Start of Block

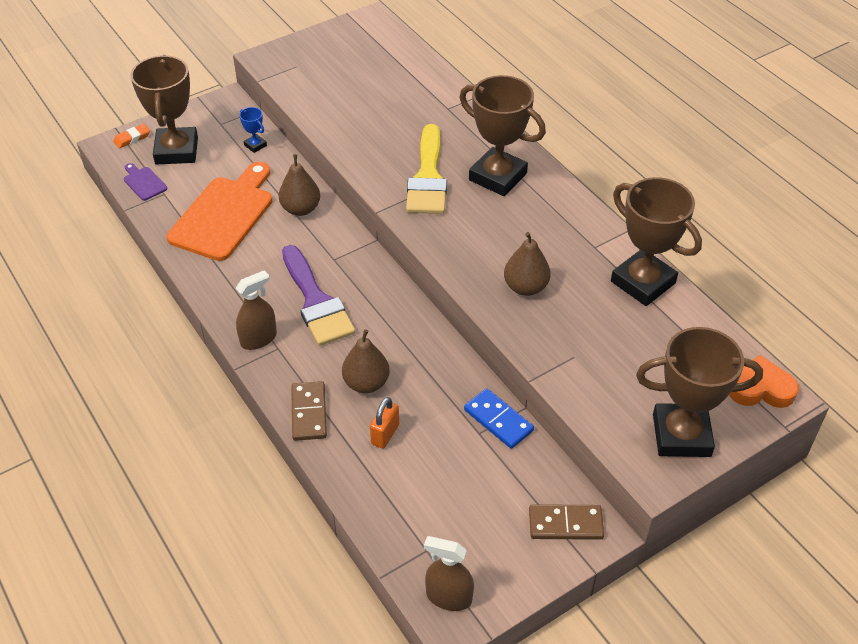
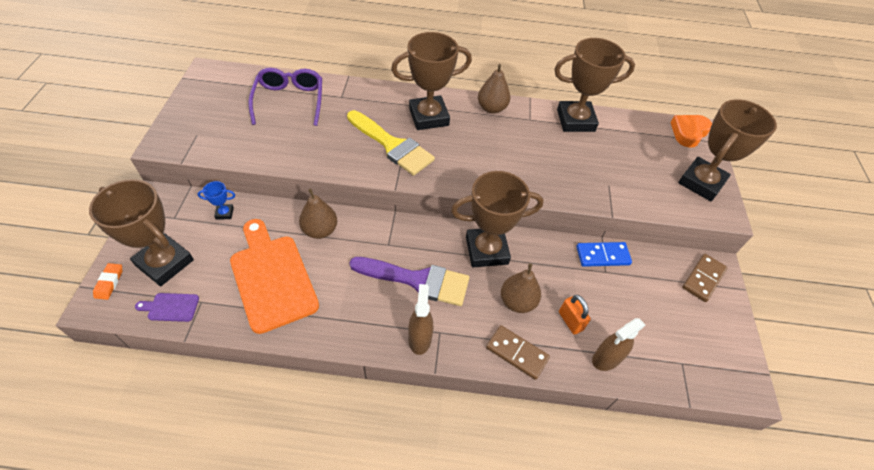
camera: 55 degrees left, 5 degrees up
(400, 84) = (289, 101): none -> purple glasses
(403, 328) = (486, 250): none -> brown trophy
(448, 597) = (727, 376): brown spray bottle -> brown spray bottle (606, 358)
(525, 287) = (534, 167): brown pear -> brown pear (491, 108)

End of Block

## EXERCISE DETAILS
Output every entry above exactly as written, but omit the pictures.

## RESULT BELOW
camera: 55 degrees left, 5 degrees up
(400, 84) = (289, 101): none -> purple glasses
(403, 328) = (486, 250): none -> brown trophy
(448, 597) = (727, 376): brown spray bottle -> brown spray bottle (606, 358)
(525, 287) = (534, 167): brown pear -> brown pear (491, 108)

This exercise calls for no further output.